### EXERCISE DETAILS
Copy, exactly and without additions, every line in the records below from the one holding "camera: 25 degrees right, 10 degrees up" through the one holding "- → cone (blue) 297,264,38,40", both ends included.

### RECORDS FOR THE EXERCISE
---+---
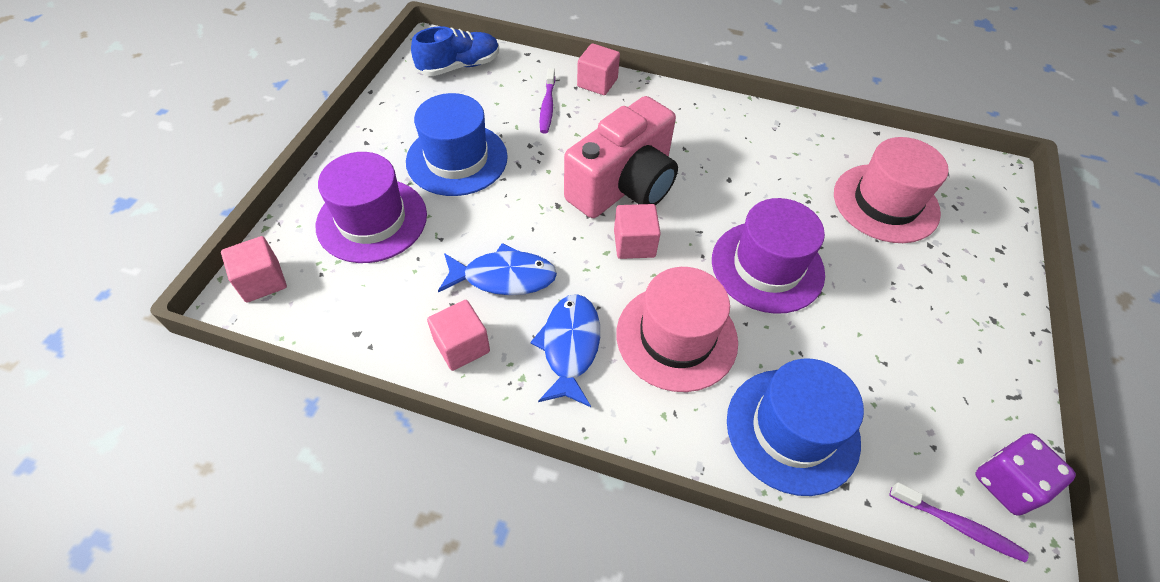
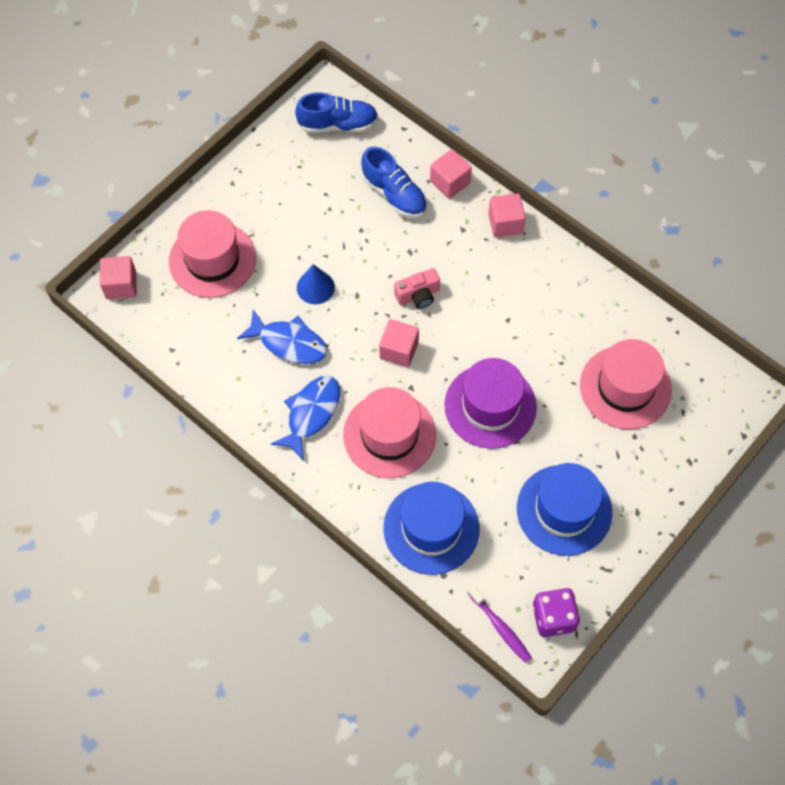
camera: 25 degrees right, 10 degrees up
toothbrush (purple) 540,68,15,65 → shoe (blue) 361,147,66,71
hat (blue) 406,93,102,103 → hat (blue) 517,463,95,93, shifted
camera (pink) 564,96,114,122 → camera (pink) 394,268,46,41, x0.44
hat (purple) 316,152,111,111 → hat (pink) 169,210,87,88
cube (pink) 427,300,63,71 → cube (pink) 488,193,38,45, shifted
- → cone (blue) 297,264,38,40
---+---
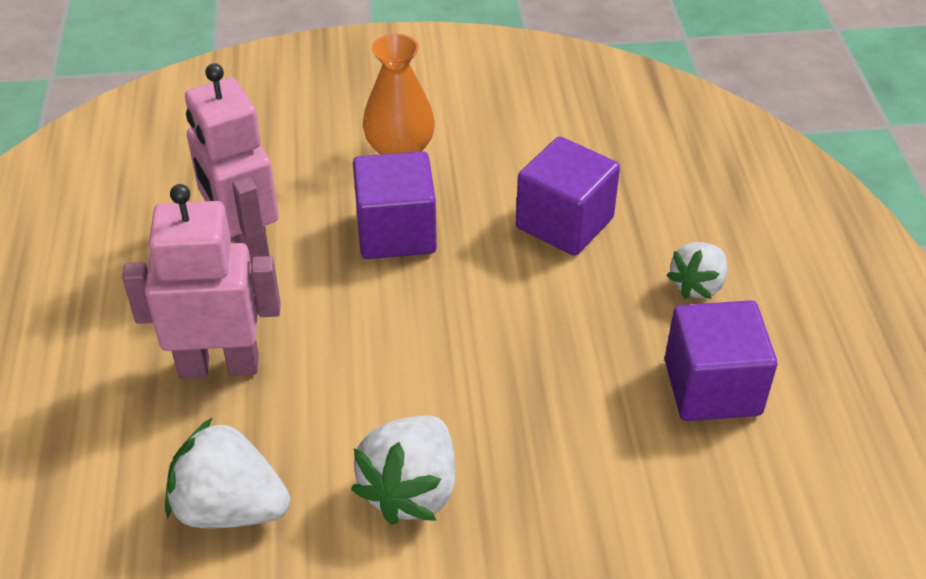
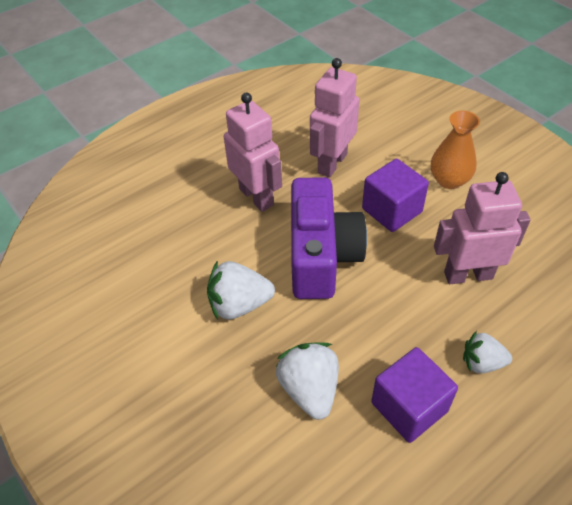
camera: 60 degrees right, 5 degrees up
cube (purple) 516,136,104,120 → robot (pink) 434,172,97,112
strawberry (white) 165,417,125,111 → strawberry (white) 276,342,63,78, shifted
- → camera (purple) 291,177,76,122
---+---
### COMPLETED TASK
camera: 25 degrees right, 10 degrees up
toothbrush (purple) 540,68,15,65 → shoe (blue) 361,147,66,71
hat (blue) 406,93,102,103 → hat (blue) 517,463,95,93, shifted
camera (pink) 564,96,114,122 → camera (pink) 394,268,46,41, x0.44
hat (purple) 316,152,111,111 → hat (pink) 169,210,87,88
cube (pink) 427,300,63,71 → cube (pink) 488,193,38,45, shifted
- → cone (blue) 297,264,38,40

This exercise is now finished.